┏━━

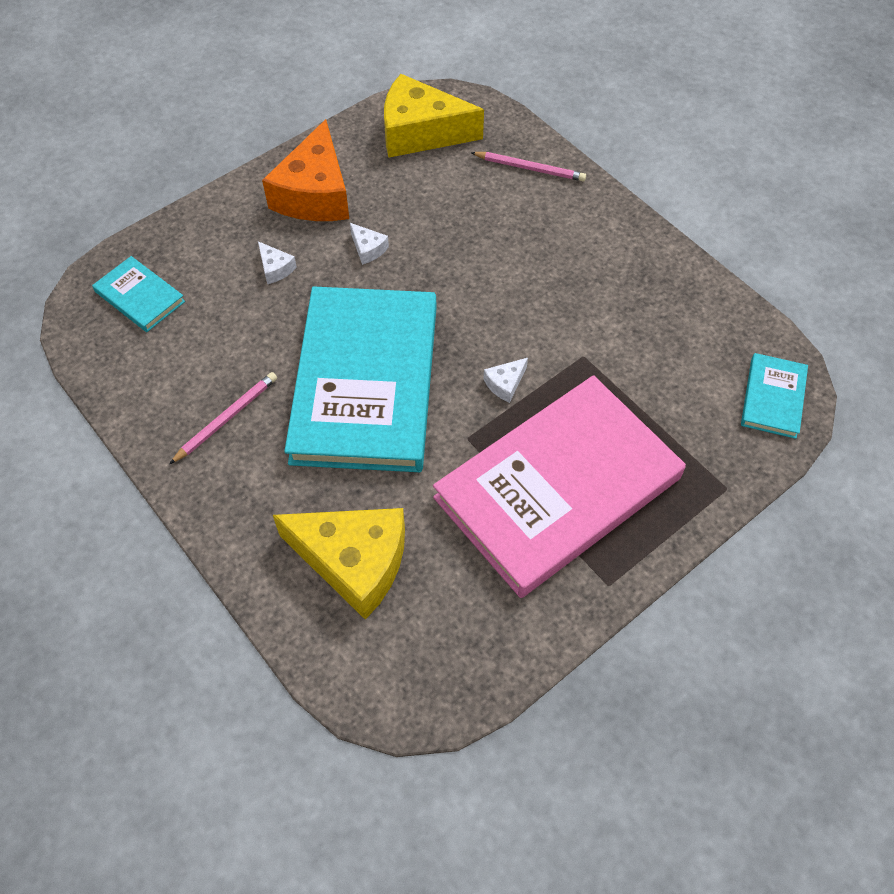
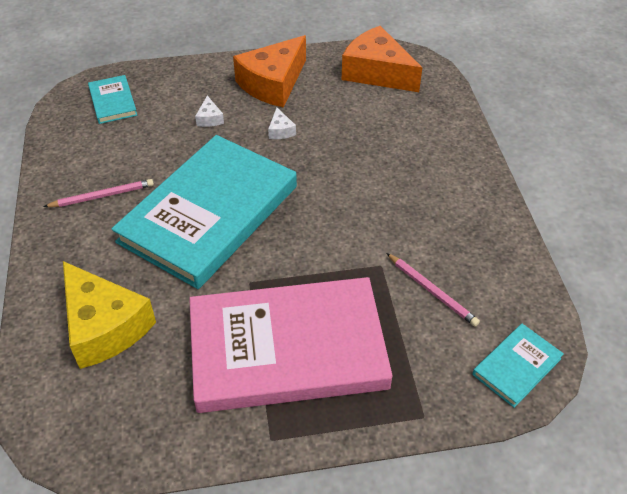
camera: 30 degrees right, 10 degrees down
(421, 132) = (377, 72): yellow cheese -> orange cheese
(505, 384) = (306, 258): white cheese -> none
(530, 168) = (439, 123): pink pencil -> pink pencil (432, 291)

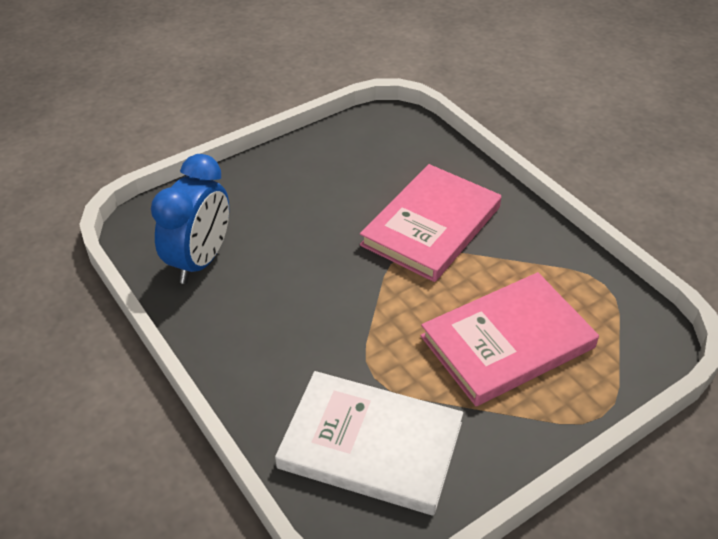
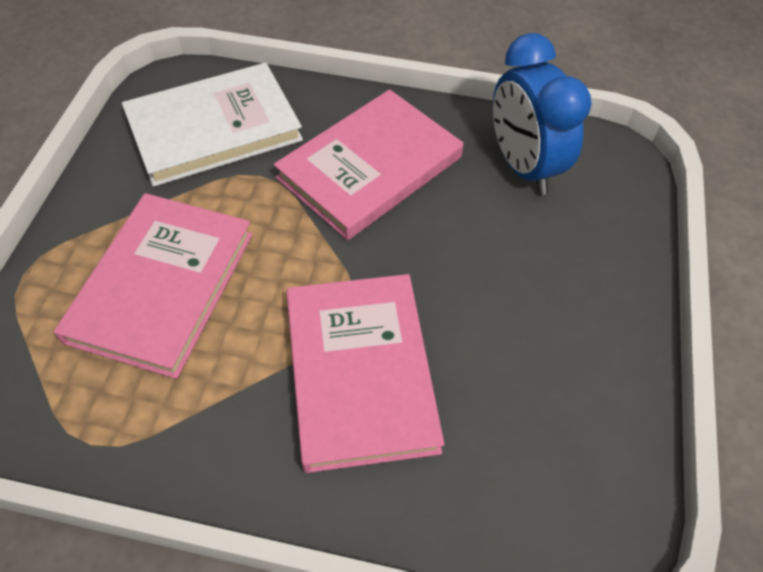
camera: 135 degrees right, 10 degrees up
(294, 328) = (370, 167): none -> pink book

┗━━

About this task: Your task is to reproduce exactly the lines from the one with "(505, 384) = (306, 258): white cheese -> none" to the end of the material, both included, with the pictures left out.

Exercise output:
(505, 384) = (306, 258): white cheese -> none
(530, 168) = (439, 123): pink pencil -> pink pencil (432, 291)

camera: 135 degrees right, 10 degrees up
(294, 328) = (370, 167): none -> pink book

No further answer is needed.